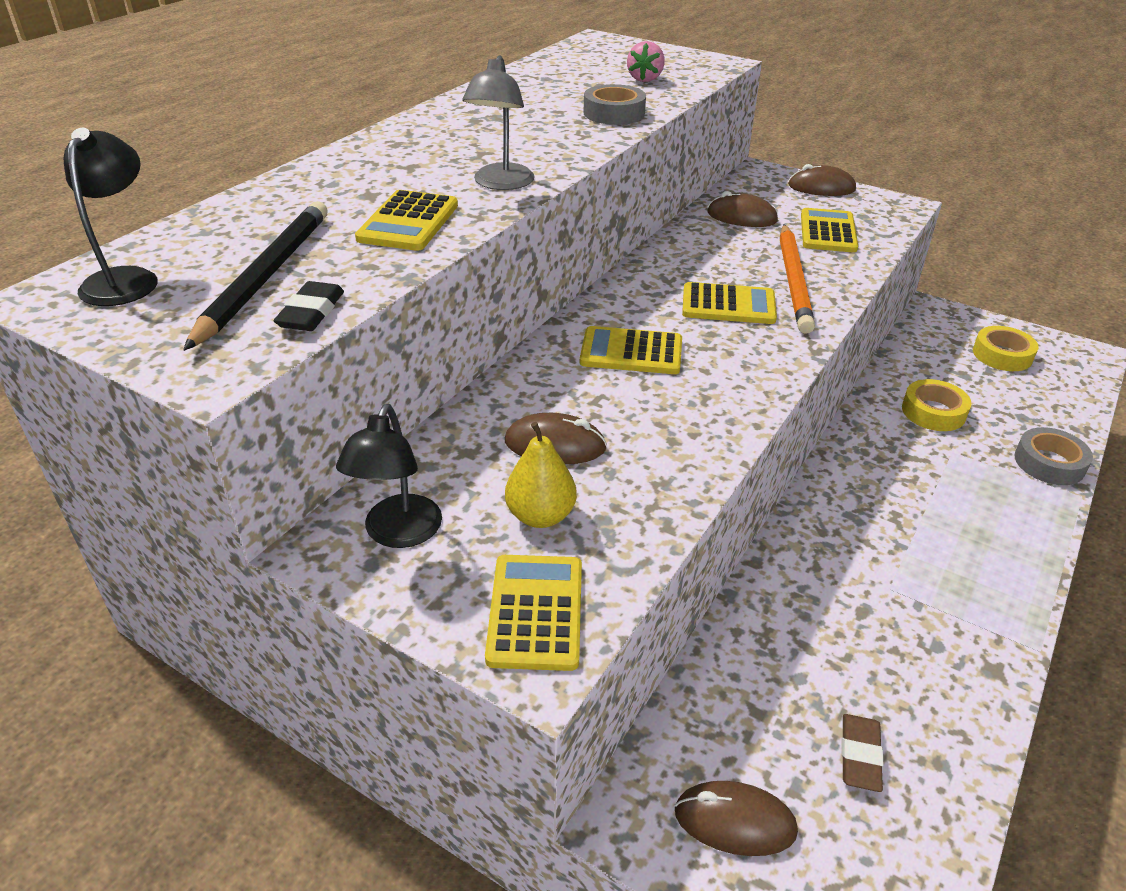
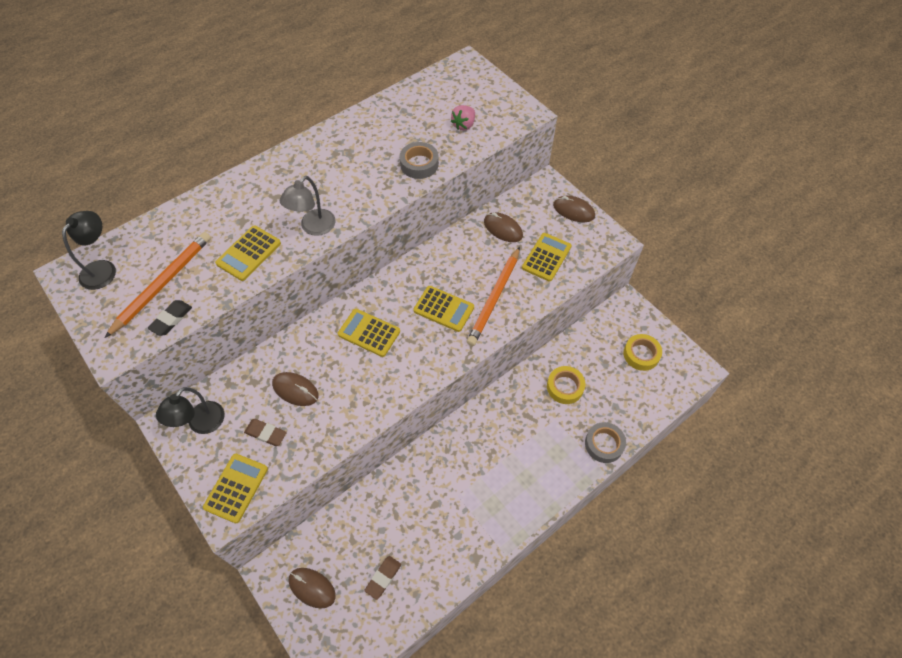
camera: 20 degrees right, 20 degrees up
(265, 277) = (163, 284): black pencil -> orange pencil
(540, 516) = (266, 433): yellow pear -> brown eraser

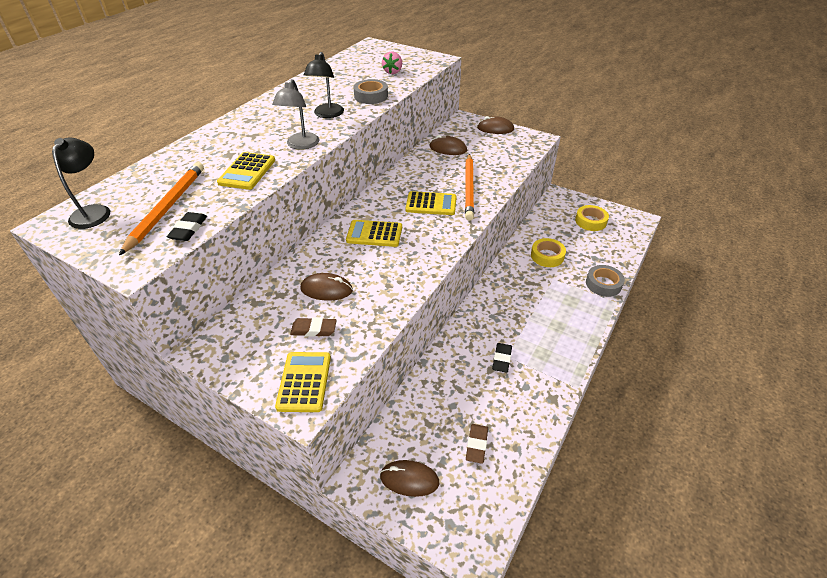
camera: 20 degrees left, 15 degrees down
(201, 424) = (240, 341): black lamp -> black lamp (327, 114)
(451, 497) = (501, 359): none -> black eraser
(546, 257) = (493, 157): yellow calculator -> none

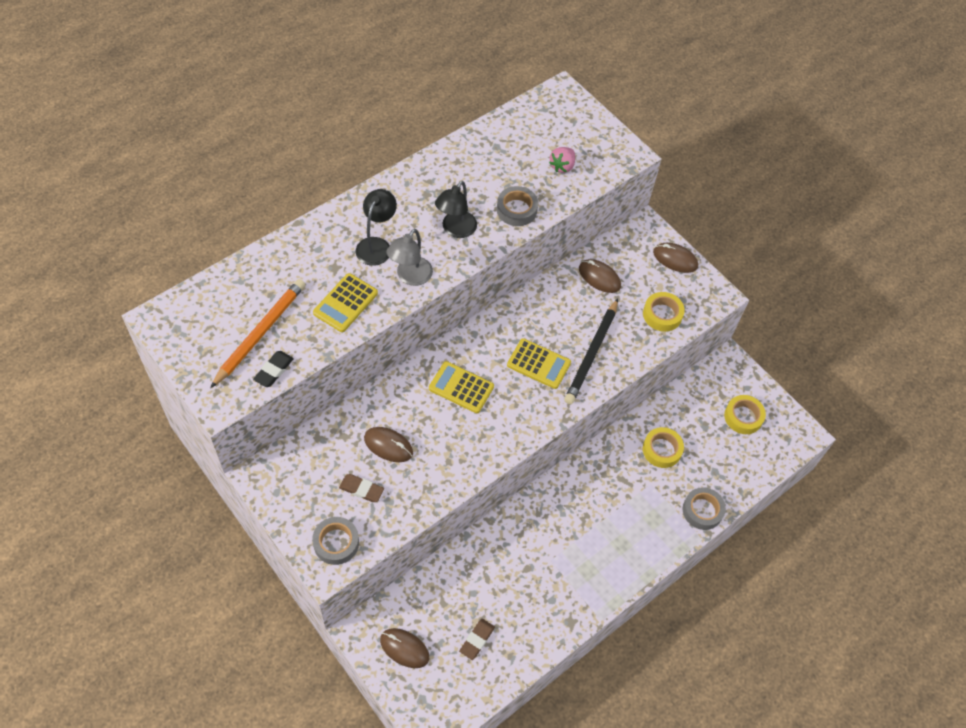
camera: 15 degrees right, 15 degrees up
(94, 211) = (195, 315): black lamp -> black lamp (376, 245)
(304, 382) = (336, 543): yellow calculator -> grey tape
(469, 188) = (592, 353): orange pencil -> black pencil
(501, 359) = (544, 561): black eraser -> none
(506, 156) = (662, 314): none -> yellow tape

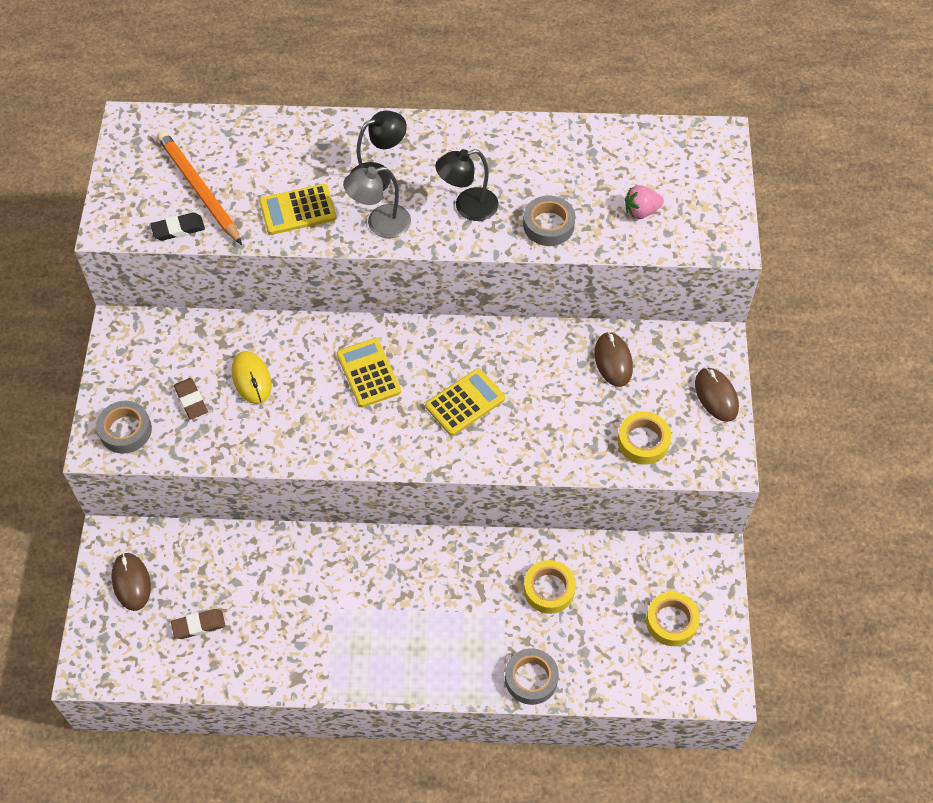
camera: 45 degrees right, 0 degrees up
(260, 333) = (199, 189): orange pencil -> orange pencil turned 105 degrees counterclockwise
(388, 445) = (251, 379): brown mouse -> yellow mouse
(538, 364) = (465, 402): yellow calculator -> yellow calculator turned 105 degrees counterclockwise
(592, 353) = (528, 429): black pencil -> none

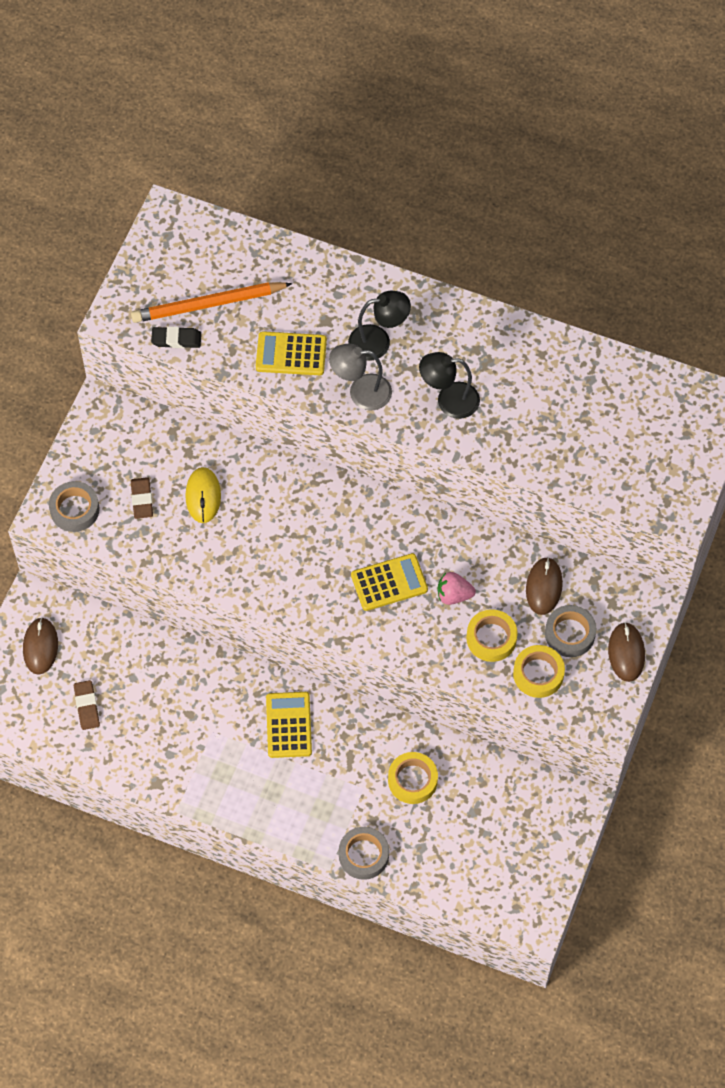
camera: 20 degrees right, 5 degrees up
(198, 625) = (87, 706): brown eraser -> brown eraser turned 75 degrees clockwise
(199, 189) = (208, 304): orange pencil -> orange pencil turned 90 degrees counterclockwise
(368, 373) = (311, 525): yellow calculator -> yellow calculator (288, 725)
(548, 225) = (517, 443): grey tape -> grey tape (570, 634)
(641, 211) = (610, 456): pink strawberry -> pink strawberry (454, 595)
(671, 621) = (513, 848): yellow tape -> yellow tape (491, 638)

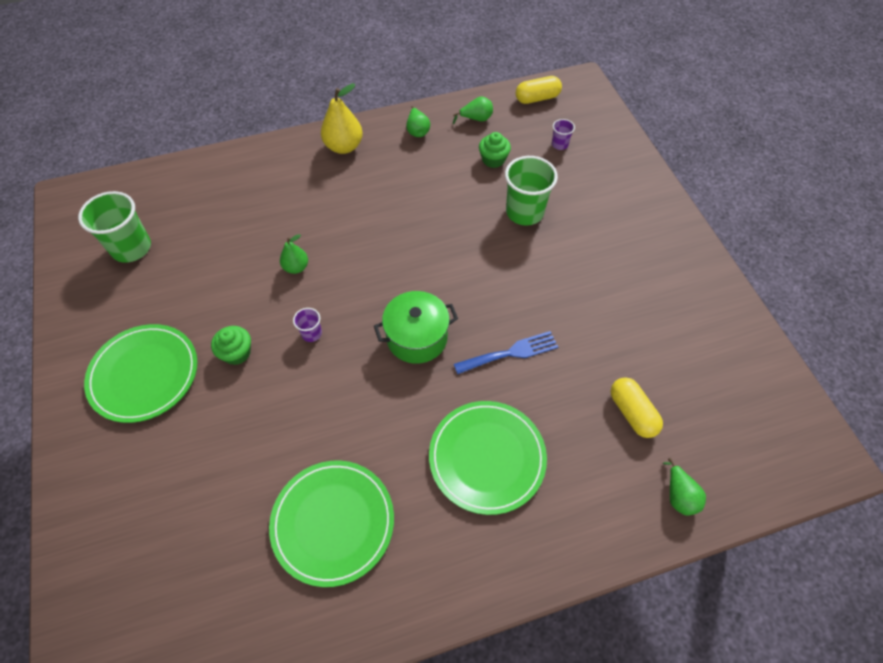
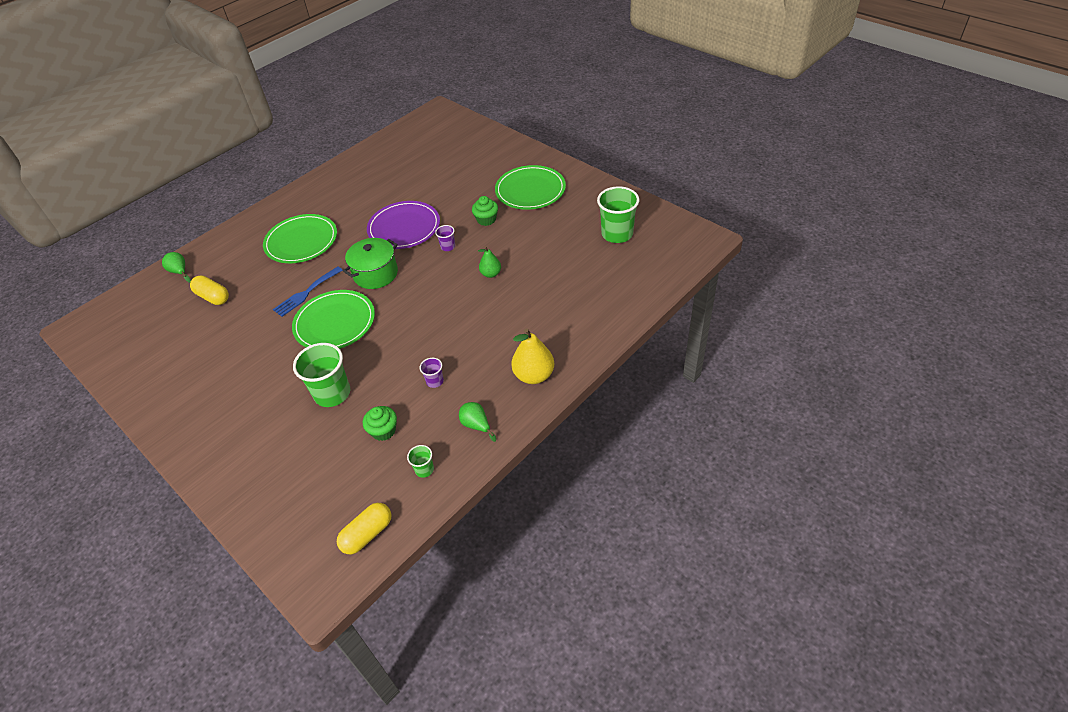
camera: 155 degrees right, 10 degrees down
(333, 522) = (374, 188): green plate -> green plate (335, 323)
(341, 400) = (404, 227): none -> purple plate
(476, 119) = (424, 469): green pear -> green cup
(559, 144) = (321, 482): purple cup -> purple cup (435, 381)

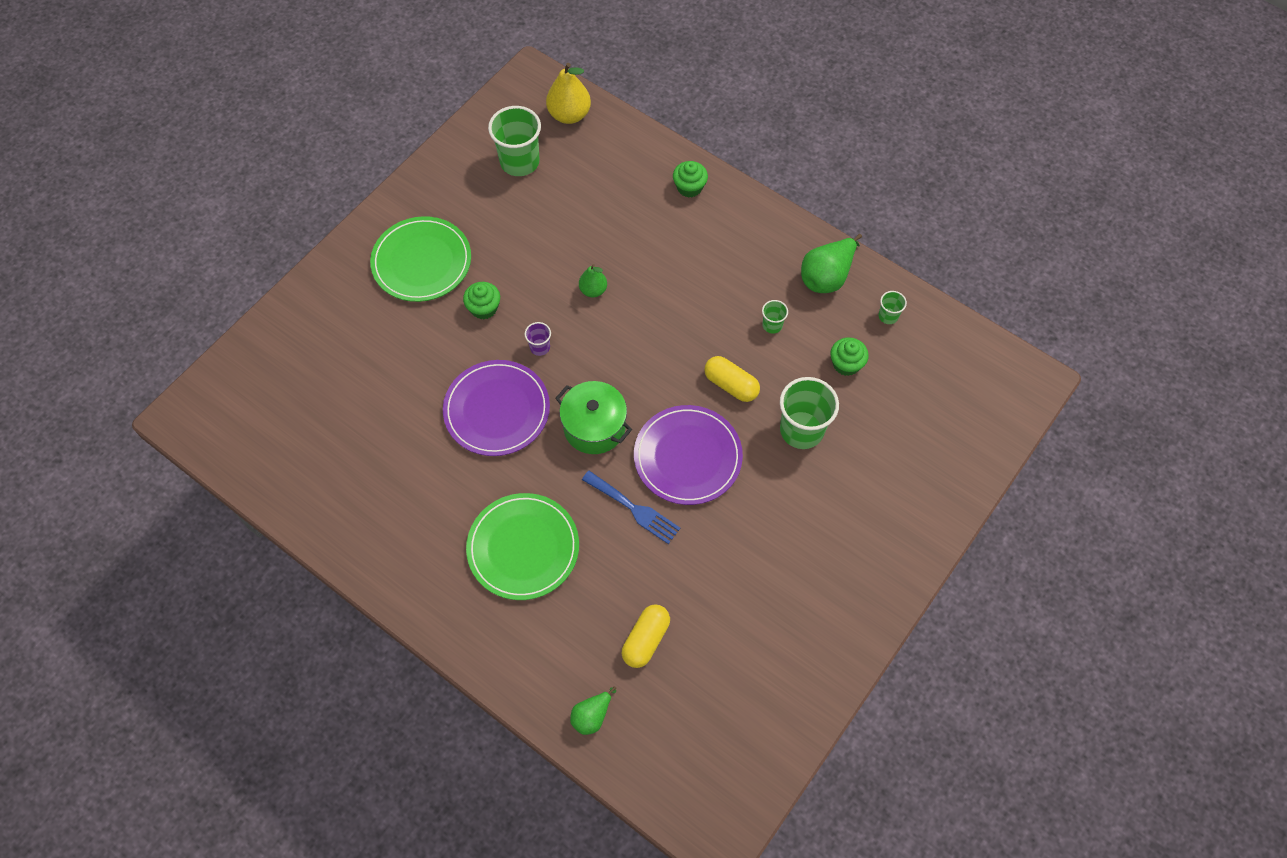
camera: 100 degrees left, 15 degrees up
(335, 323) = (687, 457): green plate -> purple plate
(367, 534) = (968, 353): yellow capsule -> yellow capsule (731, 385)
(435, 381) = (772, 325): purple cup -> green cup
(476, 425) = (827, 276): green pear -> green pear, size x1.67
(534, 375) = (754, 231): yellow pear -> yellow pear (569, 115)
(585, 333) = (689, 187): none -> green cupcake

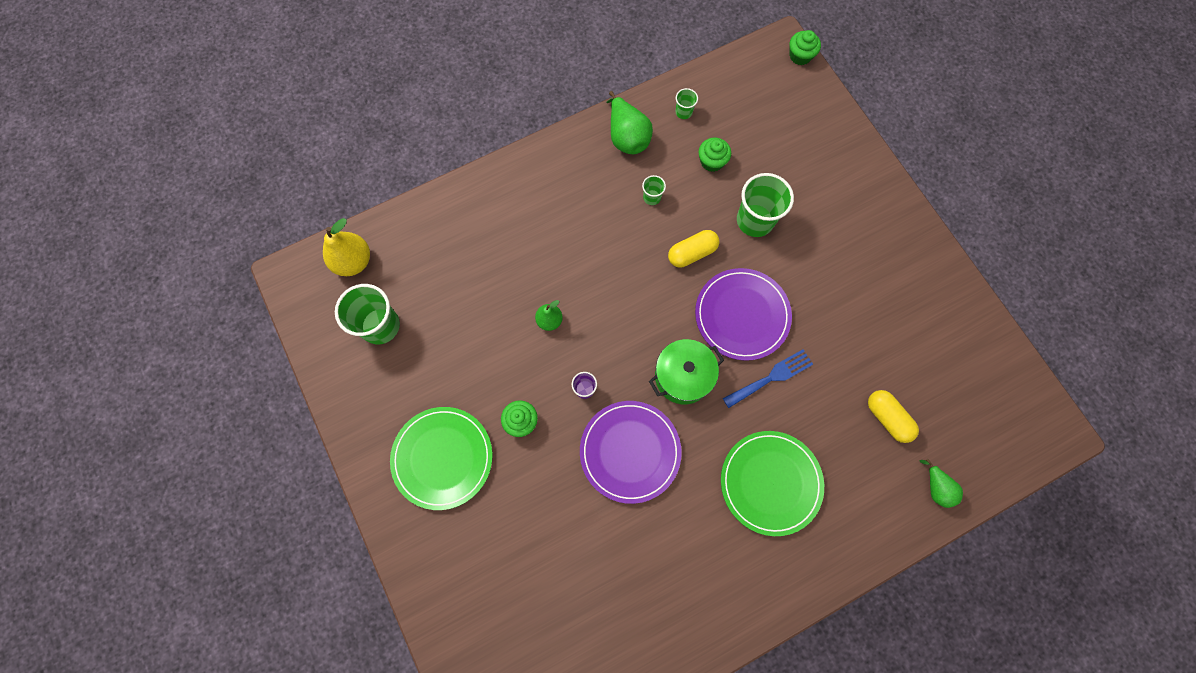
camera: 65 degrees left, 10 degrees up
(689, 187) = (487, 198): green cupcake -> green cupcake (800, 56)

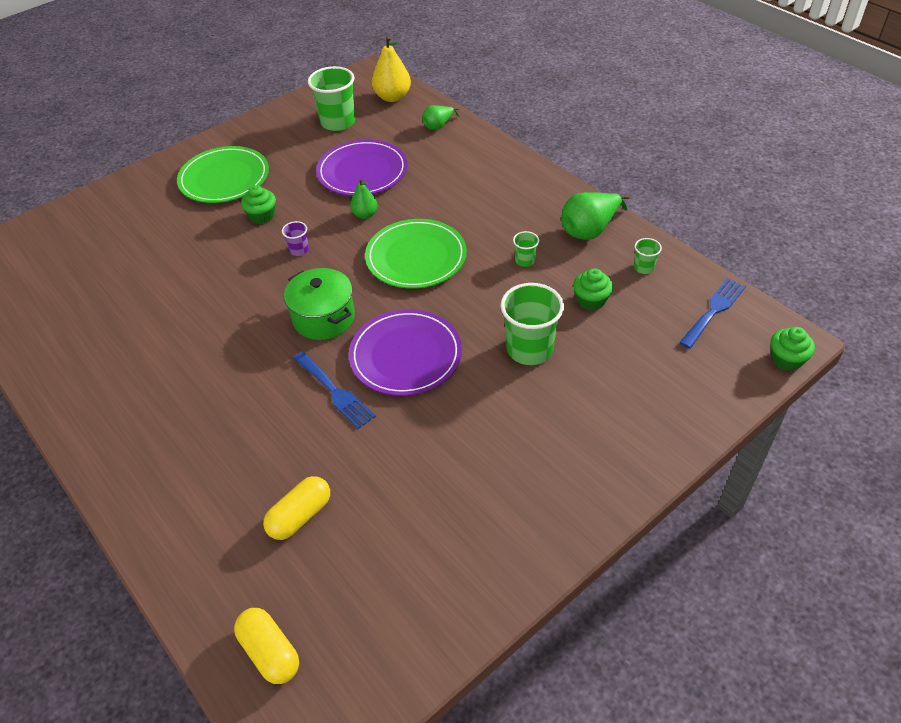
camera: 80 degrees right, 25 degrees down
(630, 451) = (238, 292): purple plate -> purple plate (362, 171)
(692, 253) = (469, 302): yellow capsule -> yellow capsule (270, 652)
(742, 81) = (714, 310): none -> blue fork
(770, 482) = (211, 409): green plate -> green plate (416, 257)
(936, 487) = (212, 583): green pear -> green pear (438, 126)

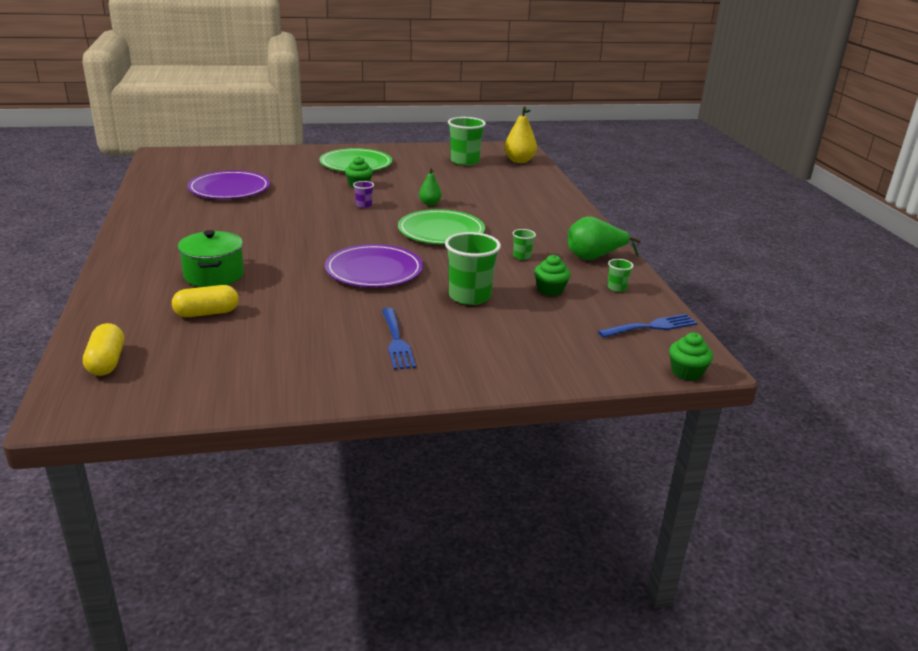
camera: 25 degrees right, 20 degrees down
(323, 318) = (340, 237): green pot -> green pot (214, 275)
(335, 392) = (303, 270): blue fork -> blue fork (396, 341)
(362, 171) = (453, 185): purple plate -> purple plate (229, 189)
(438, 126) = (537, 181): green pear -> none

_Work to complete_
Every line from the top of the entries through the line that holds "(94, 211) = (195, 315): black" is to be quoted exactly, please, and nothing else; omit the pictures.

_Response for this exercise_
camera: 20 degrees right, 20 degrees up
(265, 277) = (163, 284): black pencil -> orange pencil
(540, 516) = (266, 433): yellow pear -> brown eraser

camera: 20 degrees left, 15 degrees down
(201, 424) = (240, 341): black lamp -> black lamp (327, 114)
(451, 497) = (501, 359): none -> black eraser
(546, 257) = (493, 157): yellow calculator -> none

camera: 15 degrees right, 15 degrees up
(94, 211) = (195, 315): black lamp -> black lamp (376, 245)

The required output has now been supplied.